**Instructions for the task:**
Every line of the entries below from the one containing "Ellux Mail: [33,598,497,880]" to the one containing "rough.svg: [712,574,769,648] ->", both ends included, must be written out exactly. No other line belongs in the answer.

Stored items:
Content starts

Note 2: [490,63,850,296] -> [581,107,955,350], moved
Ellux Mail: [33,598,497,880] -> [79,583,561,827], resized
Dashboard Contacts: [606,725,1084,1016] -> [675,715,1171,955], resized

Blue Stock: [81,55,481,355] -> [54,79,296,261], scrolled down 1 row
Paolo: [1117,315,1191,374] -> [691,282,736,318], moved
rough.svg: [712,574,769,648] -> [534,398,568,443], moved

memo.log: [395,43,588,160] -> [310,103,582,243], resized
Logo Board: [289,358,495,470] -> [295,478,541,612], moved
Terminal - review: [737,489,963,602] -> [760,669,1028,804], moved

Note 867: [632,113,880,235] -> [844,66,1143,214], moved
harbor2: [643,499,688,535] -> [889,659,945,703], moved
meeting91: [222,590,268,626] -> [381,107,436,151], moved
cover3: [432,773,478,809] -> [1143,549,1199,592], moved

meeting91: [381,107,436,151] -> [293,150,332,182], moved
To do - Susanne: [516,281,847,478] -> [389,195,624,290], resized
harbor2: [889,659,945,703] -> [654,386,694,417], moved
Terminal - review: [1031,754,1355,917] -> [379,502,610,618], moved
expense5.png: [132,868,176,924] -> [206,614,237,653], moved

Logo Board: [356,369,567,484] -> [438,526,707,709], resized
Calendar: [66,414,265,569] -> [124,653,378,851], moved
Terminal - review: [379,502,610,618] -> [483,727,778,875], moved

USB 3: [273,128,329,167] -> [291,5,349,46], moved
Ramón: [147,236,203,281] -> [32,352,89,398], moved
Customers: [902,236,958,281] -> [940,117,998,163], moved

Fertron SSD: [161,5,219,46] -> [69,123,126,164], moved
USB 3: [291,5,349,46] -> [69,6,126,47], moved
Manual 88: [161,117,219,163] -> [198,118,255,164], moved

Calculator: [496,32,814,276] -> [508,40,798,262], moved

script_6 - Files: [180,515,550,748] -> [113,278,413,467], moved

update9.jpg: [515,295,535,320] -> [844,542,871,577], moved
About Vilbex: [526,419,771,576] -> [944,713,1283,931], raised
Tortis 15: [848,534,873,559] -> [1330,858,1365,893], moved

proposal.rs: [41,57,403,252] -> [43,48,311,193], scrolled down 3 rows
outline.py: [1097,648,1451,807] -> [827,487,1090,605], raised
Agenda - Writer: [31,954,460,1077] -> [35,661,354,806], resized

Content ends

**Your solution:**
Ellux Mail: [33,598,497,880] -> [79,583,561,827], resized
Dashboard Contacts: [606,725,1084,1016] -> [675,715,1171,955], resized

Blue Stock: [81,55,481,355] -> [54,79,296,261], scrolled down 1 row
Paolo: [1117,315,1191,374] -> [691,282,736,318], moved
rough.svg: [712,574,769,648] -> [534,398,568,443], moved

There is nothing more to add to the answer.